■ Exercise data

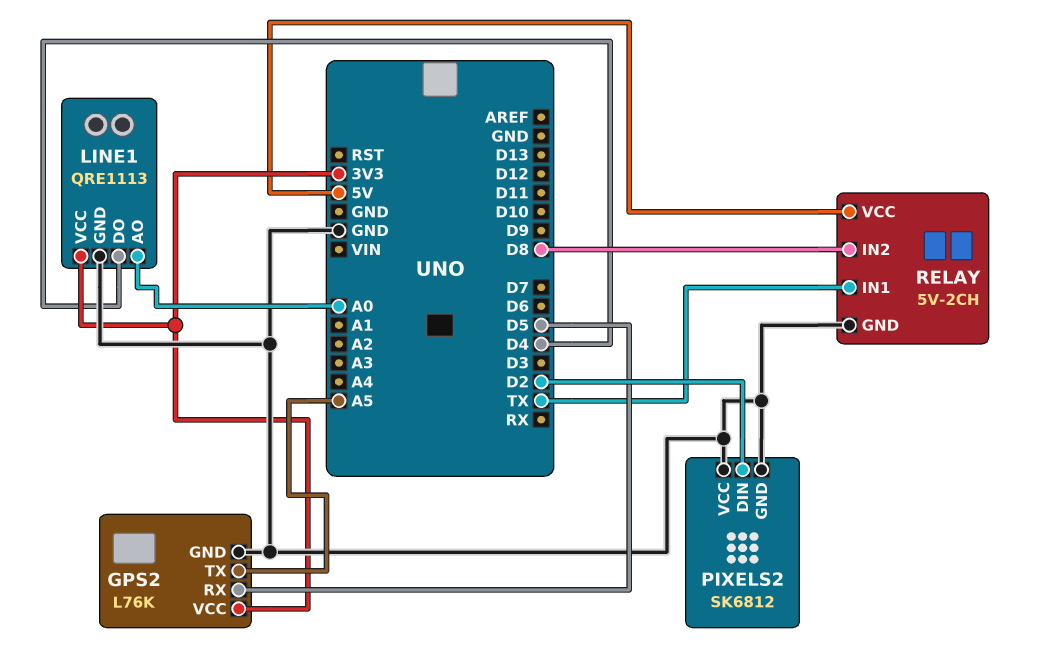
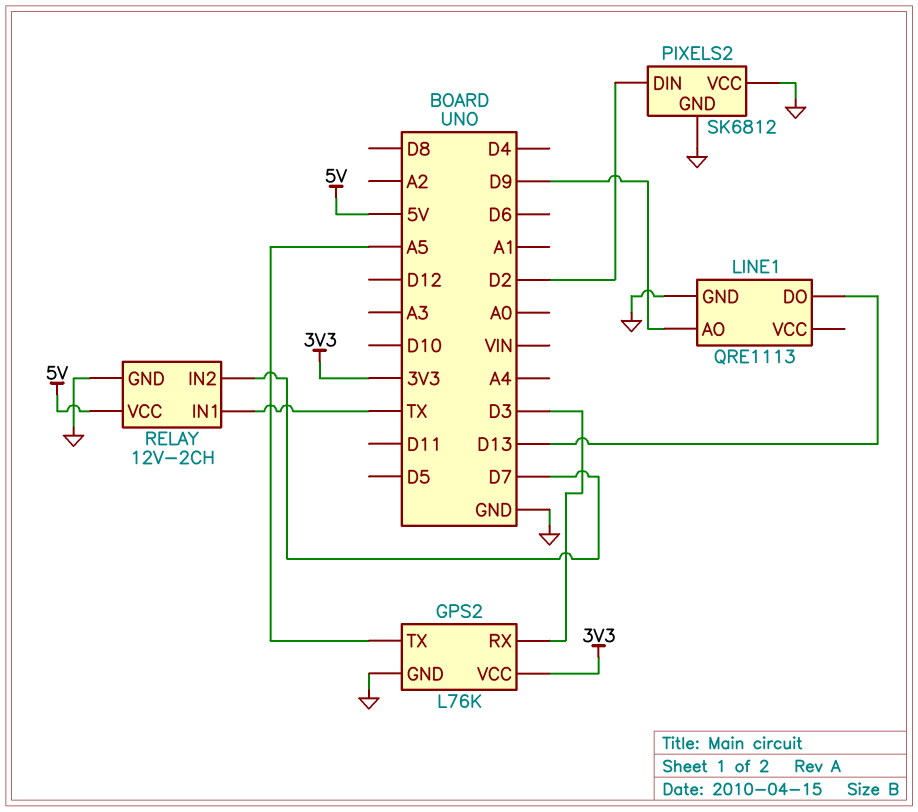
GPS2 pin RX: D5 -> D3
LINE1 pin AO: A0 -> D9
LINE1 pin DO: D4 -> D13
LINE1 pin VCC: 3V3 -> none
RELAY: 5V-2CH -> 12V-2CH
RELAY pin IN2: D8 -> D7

■ Exercise aim
Nothing but the lines from the one with "LINE1 pin DO: D4 -> D13" to the last line of the data should appear in the answer, each exactly as it stands.

■ Written response
LINE1 pin DO: D4 -> D13
LINE1 pin VCC: 3V3 -> none
RELAY: 5V-2CH -> 12V-2CH
RELAY pin IN2: D8 -> D7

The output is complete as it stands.